| How to complete this task |
So that nothing is lost, transcribe each line of the records exactly.

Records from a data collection
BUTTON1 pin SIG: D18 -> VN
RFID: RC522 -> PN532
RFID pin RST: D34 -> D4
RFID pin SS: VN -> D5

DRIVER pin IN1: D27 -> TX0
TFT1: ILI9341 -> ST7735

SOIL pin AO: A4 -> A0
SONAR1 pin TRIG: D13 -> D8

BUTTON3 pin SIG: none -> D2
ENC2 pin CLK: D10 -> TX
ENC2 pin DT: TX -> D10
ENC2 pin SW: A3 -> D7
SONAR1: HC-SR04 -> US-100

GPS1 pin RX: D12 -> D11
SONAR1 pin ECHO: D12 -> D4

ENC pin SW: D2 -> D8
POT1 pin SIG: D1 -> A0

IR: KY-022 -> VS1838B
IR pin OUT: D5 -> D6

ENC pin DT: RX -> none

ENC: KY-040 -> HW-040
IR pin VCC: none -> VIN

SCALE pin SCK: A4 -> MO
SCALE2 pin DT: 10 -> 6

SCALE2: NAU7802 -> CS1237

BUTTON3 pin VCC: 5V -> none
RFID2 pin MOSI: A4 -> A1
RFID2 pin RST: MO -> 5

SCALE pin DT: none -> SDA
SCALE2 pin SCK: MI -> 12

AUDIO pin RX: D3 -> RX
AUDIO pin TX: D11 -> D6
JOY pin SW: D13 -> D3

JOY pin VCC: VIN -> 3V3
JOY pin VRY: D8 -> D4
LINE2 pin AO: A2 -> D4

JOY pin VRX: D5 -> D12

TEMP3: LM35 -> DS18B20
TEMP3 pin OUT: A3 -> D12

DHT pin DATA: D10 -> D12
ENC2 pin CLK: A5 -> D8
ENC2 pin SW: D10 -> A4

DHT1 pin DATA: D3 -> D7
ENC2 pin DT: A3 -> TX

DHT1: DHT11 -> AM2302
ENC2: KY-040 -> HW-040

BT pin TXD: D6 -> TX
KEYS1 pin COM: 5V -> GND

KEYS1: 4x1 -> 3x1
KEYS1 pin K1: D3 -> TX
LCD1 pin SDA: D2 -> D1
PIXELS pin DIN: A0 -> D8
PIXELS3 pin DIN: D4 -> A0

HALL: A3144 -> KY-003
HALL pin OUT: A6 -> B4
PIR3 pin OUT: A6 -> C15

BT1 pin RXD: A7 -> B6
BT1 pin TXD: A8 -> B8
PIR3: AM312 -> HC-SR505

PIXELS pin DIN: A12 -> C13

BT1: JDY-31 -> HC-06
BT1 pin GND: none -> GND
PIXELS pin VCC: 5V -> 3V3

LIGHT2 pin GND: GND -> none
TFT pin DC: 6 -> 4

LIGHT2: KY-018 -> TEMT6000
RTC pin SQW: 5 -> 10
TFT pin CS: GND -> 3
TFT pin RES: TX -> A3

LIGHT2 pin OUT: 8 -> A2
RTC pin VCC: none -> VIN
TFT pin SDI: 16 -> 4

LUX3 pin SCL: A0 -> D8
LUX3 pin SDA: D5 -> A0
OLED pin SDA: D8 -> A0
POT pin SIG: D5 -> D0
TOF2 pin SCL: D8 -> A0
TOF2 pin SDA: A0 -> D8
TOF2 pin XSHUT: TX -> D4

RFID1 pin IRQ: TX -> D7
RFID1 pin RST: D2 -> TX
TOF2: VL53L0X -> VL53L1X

| Result of this task |
BUTTON1 pin SIG: D18 -> VN
RFID: RC522 -> PN532
RFID pin RST: D34 -> D4
RFID pin SS: VN -> D5

DRIVER pin IN1: D27 -> TX0
TFT1: ILI9341 -> ST7735

SOIL pin AO: A4 -> A0
SONAR1 pin TRIG: D13 -> D8

BUTTON3 pin SIG: none -> D2
ENC2 pin CLK: D10 -> TX
ENC2 pin DT: TX -> D10
ENC2 pin SW: A3 -> D7
SONAR1: HC-SR04 -> US-100

GPS1 pin RX: D12 -> D11
SONAR1 pin ECHO: D12 -> D4

ENC pin SW: D2 -> D8
POT1 pin SIG: D1 -> A0

IR: KY-022 -> VS1838B
IR pin OUT: D5 -> D6

ENC pin DT: RX -> none

ENC: KY-040 -> HW-040
IR pin VCC: none -> VIN

SCALE pin SCK: A4 -> MO
SCALE2 pin DT: 10 -> 6

SCALE2: NAU7802 -> CS1237

BUTTON3 pin VCC: 5V -> none
RFID2 pin MOSI: A4 -> A1
RFID2 pin RST: MO -> 5

SCALE pin DT: none -> SDA
SCALE2 pin SCK: MI -> 12

AUDIO pin RX: D3 -> RX
AUDIO pin TX: D11 -> D6
JOY pin SW: D13 -> D3

JOY pin VCC: VIN -> 3V3
JOY pin VRY: D8 -> D4
LINE2 pin AO: A2 -> D4

JOY pin VRX: D5 -> D12

TEMP3: LM35 -> DS18B20
TEMP3 pin OUT: A3 -> D12

DHT pin DATA: D10 -> D12
ENC2 pin CLK: A5 -> D8
ENC2 pin SW: D10 -> A4

DHT1 pin DATA: D3 -> D7
ENC2 pin DT: A3 -> TX

DHT1: DHT11 -> AM2302
ENC2: KY-040 -> HW-040

BT pin TXD: D6 -> TX
KEYS1 pin COM: 5V -> GND

KEYS1: 4x1 -> 3x1
KEYS1 pin K1: D3 -> TX
LCD1 pin SDA: D2 -> D1
PIXELS pin DIN: A0 -> D8
PIXELS3 pin DIN: D4 -> A0

HALL: A3144 -> KY-003
HALL pin OUT: A6 -> B4
PIR3 pin OUT: A6 -> C15

BT1 pin RXD: A7 -> B6
BT1 pin TXD: A8 -> B8
PIR3: AM312 -> HC-SR505

PIXELS pin DIN: A12 -> C13

BT1: JDY-31 -> HC-06
BT1 pin GND: none -> GND
PIXELS pin VCC: 5V -> 3V3

LIGHT2 pin GND: GND -> none
TFT pin DC: 6 -> 4

LIGHT2: KY-018 -> TEMT6000
RTC pin SQW: 5 -> 10
TFT pin CS: GND -> 3
TFT pin RES: TX -> A3

LIGHT2 pin OUT: 8 -> A2
RTC pin VCC: none -> VIN
TFT pin SDI: 16 -> 4

LUX3 pin SCL: A0 -> D8
LUX3 pin SDA: D5 -> A0
OLED pin SDA: D8 -> A0
POT pin SIG: D5 -> D0
TOF2 pin SCL: D8 -> A0
TOF2 pin SDA: A0 -> D8
TOF2 pin XSHUT: TX -> D4

RFID1 pin IRQ: TX -> D7
RFID1 pin RST: D2 -> TX
TOF2: VL53L0X -> VL53L1X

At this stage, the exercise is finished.